[Detected change data]

+++++

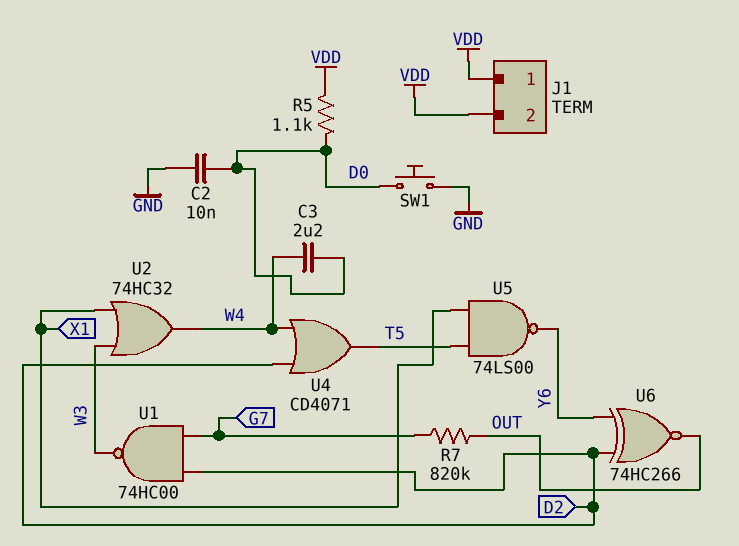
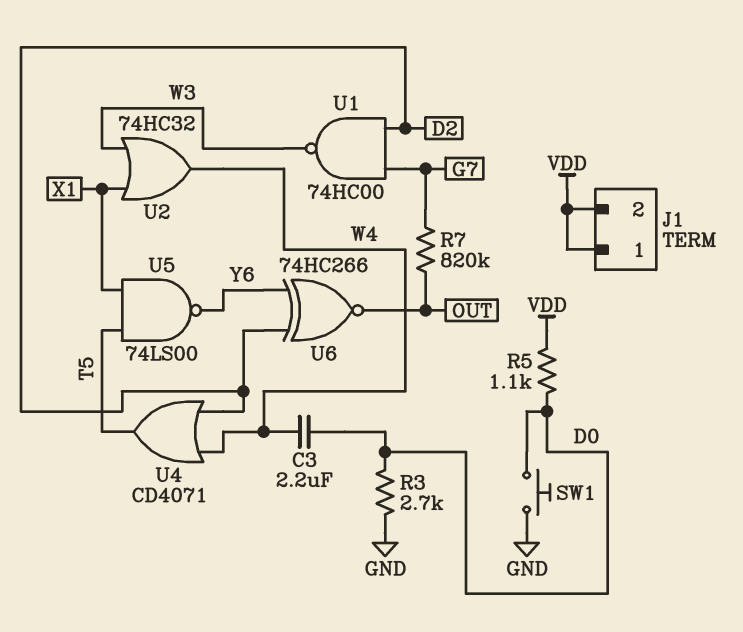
C2: 10nF (D0, GND) -> none
R3: none -> 2.7k (D0, GND)

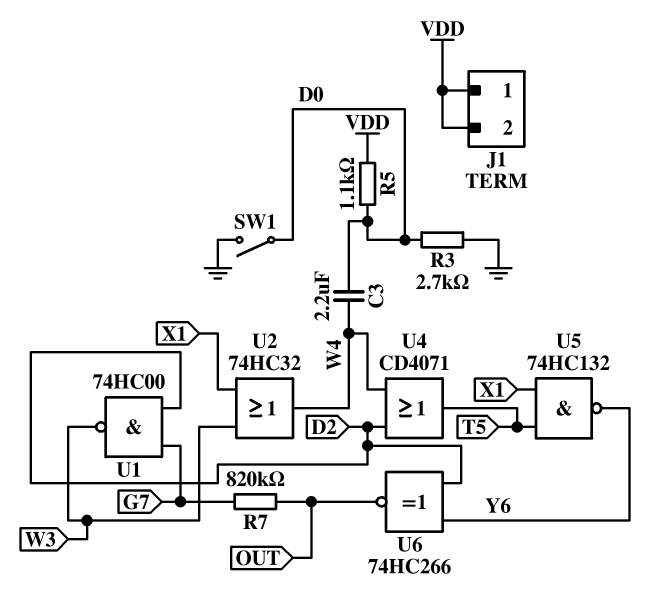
SW1: button (D0, GND) -> switch (D0, GND)
U5: NAND 74LS00 (in T5, in X1, out Y6) -> NAND 74HC132 (in T5, in X1, out Y6)

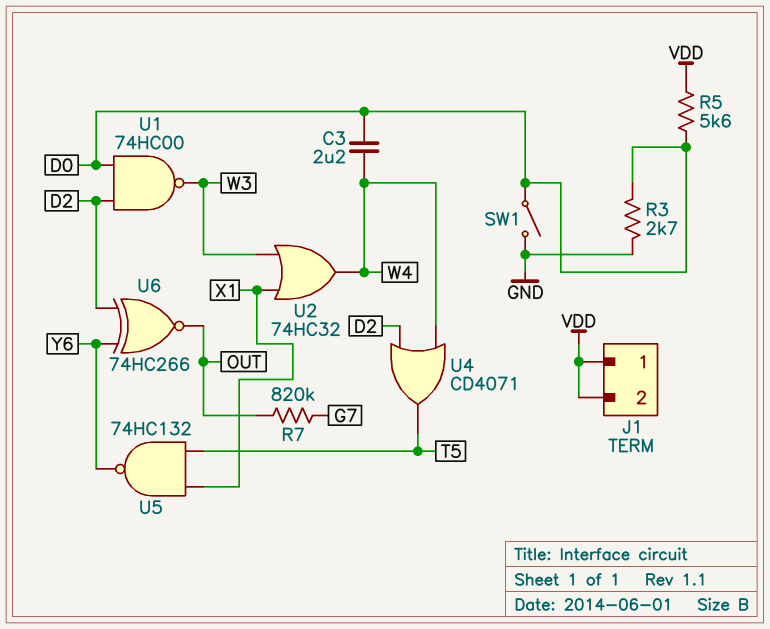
R5: 1.1k (D0, VDD) -> 5.6k (D0, VDD)
U1: NAND 74HC00 (in D2, in G7, out W3) -> NAND 74HC00 (in D0, in D2, out W3)

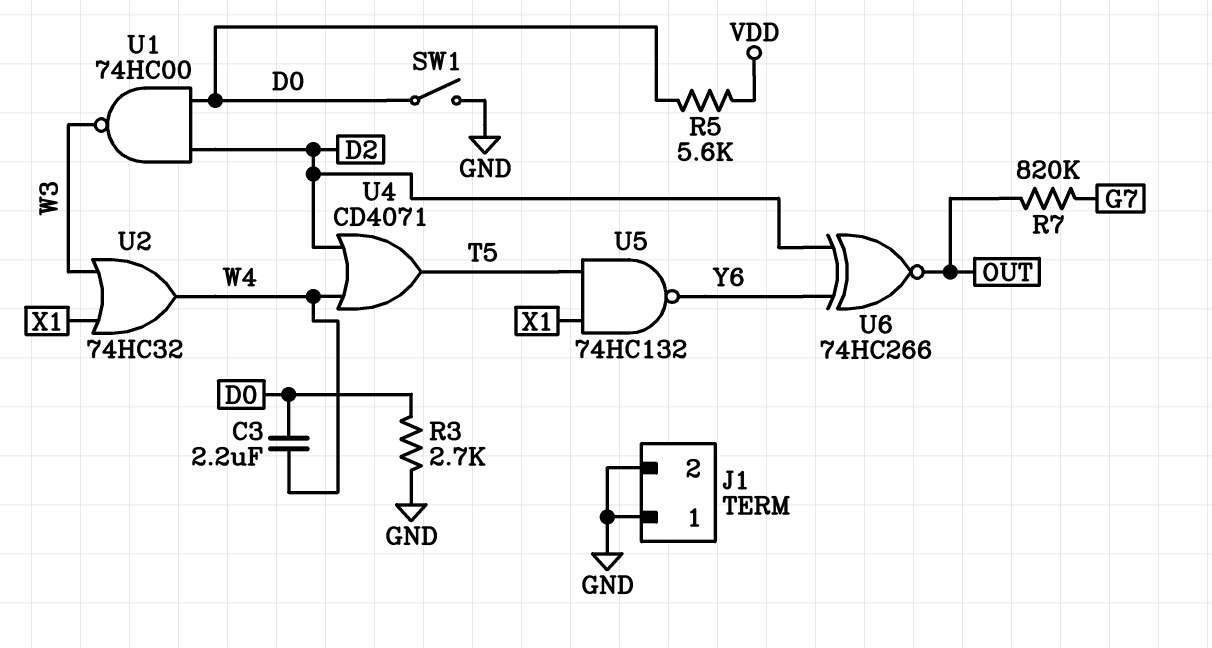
J1 pin 1: VDD -> GND
J1 pin 2: VDD -> GND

+++++

[Your assignment] Each line from the one containing "U5: NAND 74LS00" through the last line of the data should be written out exactly. Skip the pictures, and add no other lines.

[Written response]
U5: NAND 74LS00 (in T5, in X1, out Y6) -> NAND 74HC132 (in T5, in X1, out Y6)

R5: 1.1k (D0, VDD) -> 5.6k (D0, VDD)
U1: NAND 74HC00 (in D2, in G7, out W3) -> NAND 74HC00 (in D0, in D2, out W3)

J1 pin 1: VDD -> GND
J1 pin 2: VDD -> GND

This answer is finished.